» **The data**
══════════
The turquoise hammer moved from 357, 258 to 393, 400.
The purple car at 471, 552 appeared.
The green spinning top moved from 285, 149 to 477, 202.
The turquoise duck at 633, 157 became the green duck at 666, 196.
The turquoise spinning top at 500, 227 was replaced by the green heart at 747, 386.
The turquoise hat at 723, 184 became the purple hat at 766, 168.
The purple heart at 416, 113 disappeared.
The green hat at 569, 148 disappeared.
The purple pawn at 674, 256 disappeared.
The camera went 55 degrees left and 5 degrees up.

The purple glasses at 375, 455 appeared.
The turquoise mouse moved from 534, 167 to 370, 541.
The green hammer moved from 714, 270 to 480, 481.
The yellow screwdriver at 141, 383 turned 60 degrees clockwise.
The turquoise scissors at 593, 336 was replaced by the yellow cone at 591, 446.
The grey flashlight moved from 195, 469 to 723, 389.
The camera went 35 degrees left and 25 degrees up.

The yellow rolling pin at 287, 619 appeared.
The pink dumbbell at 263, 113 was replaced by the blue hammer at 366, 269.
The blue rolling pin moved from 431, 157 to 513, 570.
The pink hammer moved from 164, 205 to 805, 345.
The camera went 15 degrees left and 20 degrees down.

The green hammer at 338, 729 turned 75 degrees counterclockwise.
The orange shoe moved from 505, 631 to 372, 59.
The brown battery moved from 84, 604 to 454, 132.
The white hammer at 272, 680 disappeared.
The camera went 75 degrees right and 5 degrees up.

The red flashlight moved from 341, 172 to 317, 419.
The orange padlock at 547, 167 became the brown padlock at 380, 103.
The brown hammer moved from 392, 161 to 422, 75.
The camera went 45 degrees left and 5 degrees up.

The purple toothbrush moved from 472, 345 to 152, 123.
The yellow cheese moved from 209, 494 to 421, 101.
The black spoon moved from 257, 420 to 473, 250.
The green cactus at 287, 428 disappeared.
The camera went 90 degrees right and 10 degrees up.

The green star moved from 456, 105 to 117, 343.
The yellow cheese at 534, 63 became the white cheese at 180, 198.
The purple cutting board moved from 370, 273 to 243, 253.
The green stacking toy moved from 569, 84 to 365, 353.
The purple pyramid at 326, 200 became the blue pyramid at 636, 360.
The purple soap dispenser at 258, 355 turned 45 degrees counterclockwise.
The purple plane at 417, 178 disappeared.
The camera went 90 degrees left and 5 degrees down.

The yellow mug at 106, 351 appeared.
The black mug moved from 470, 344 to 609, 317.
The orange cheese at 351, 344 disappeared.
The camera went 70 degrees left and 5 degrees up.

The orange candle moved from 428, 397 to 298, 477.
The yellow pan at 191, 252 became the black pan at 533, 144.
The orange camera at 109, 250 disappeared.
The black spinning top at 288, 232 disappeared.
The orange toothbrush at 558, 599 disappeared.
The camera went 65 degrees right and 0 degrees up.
══════════
» **Try it**
In the answer, the lines from the first line of the data above through the line containing "The turquoise spinning" must appear exactly as written, with nothing else.

» **Solution below**
The turquoise hammer moved from 357, 258 to 393, 400.
The purple car at 471, 552 appeared.
The green spinning top moved from 285, 149 to 477, 202.
The turquoise duck at 633, 157 became the green duck at 666, 196.
The turquoise spinning top at 500, 227 was replaced by the green heart at 747, 386.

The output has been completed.